PROVIDED DATA

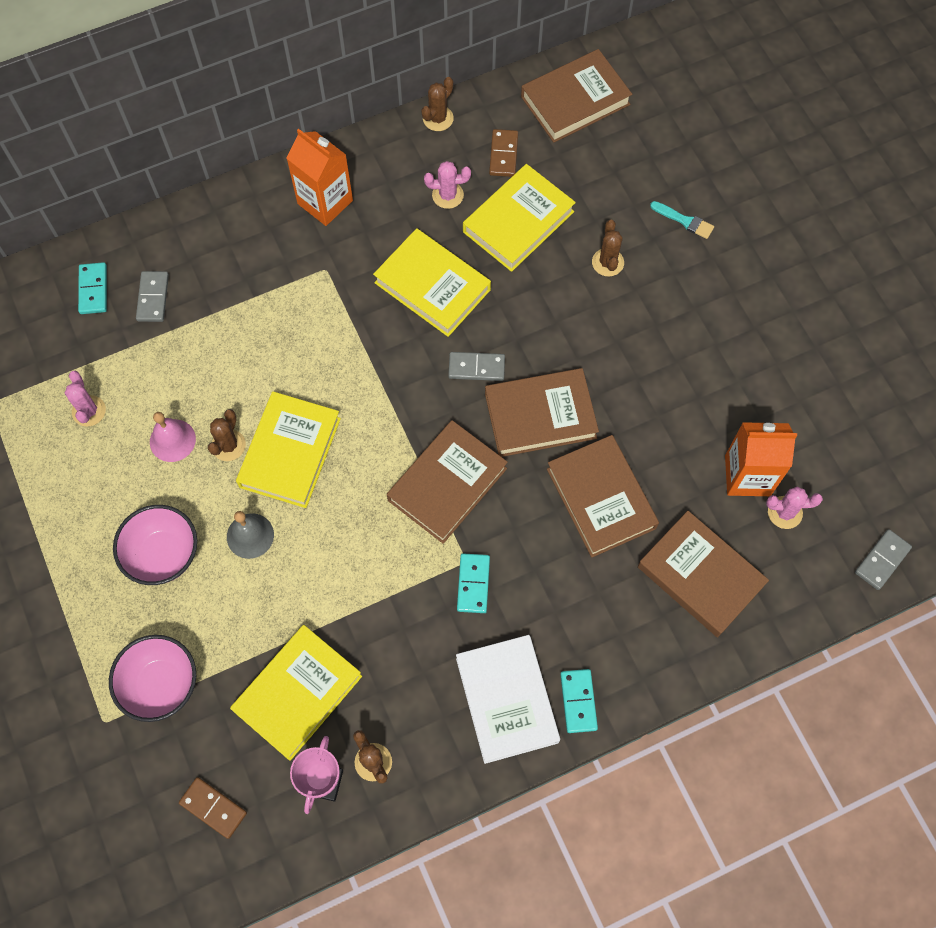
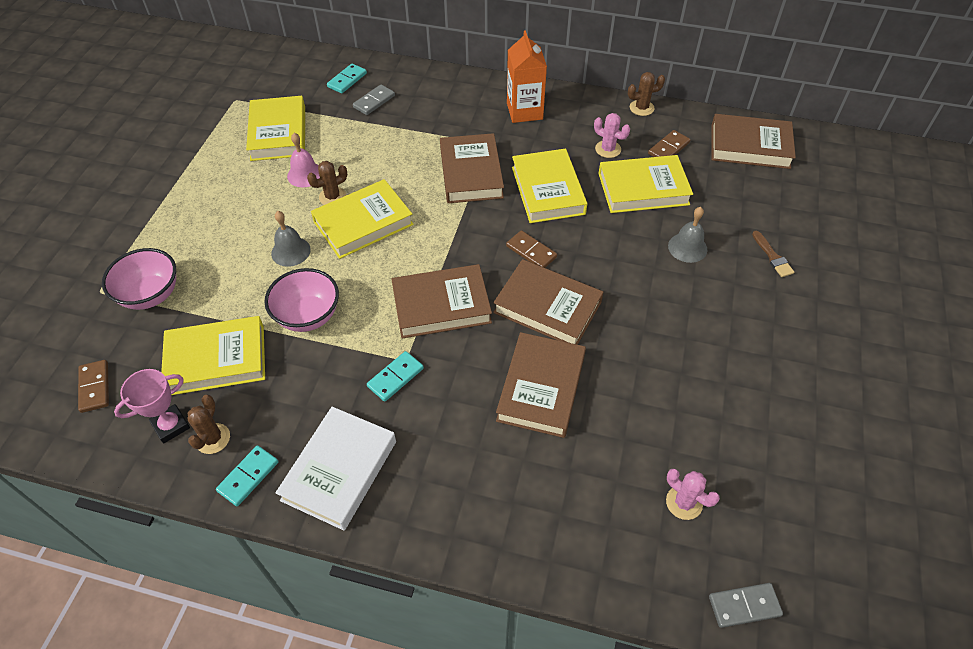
camera: 40 degrees right, 15 degrees down
(89, 411) = (278, 133): pink cactus -> yellow book
(163, 555) = (233, 228): pink bowl -> pink bowl (308, 316)
(476, 367) = (531, 251): grey domino -> brown domino
(578, 701) = (388, 513): turquoise domino -> turquoise domino (248, 476)
(607, 262) = (687, 247): brown cactus -> grey bell
(684, 221) = (772, 256): turquoise brush -> brown brush
(700, 576) = (568, 497): brown book -> brown book (471, 173)
(747, 475) = (674, 453): orange carton -> none

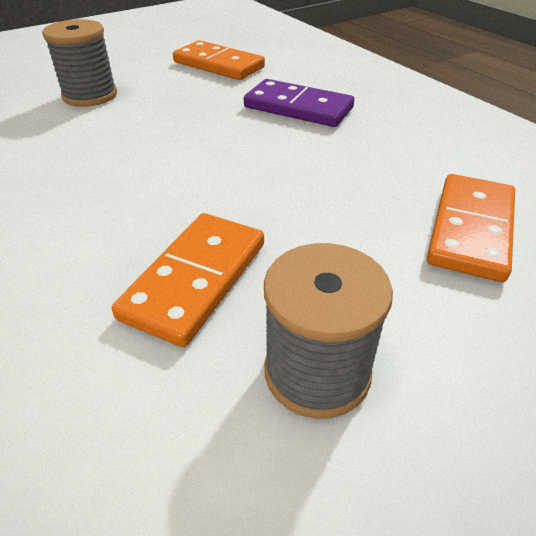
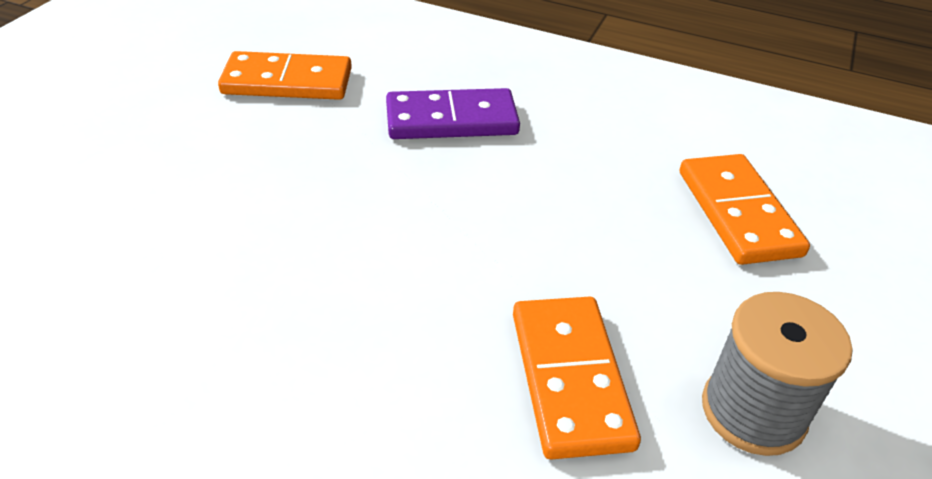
camera: 35 degrees left, 0 degrees up
(90, 95) = (164, 188): grey spool -> none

EXERCISE
When you retype the data above, match every line exactly and leave the pictures behind.

SOLUTION TO THIS PROBLEM
camera: 40 degrees right, 15 degrees down
(89, 411) = (278, 133): pink cactus -> yellow book
(163, 555) = (233, 228): pink bowl -> pink bowl (308, 316)
(476, 367) = (531, 251): grey domino -> brown domino
(578, 701) = (388, 513): turquoise domino -> turquoise domino (248, 476)
(607, 262) = (687, 247): brown cactus -> grey bell
(684, 221) = (772, 256): turquoise brush -> brown brush
(700, 576) = (568, 497): brown book -> brown book (471, 173)
(747, 475) = (674, 453): orange carton -> none

camera: 35 degrees left, 0 degrees up
(90, 95) = (164, 188): grey spool -> none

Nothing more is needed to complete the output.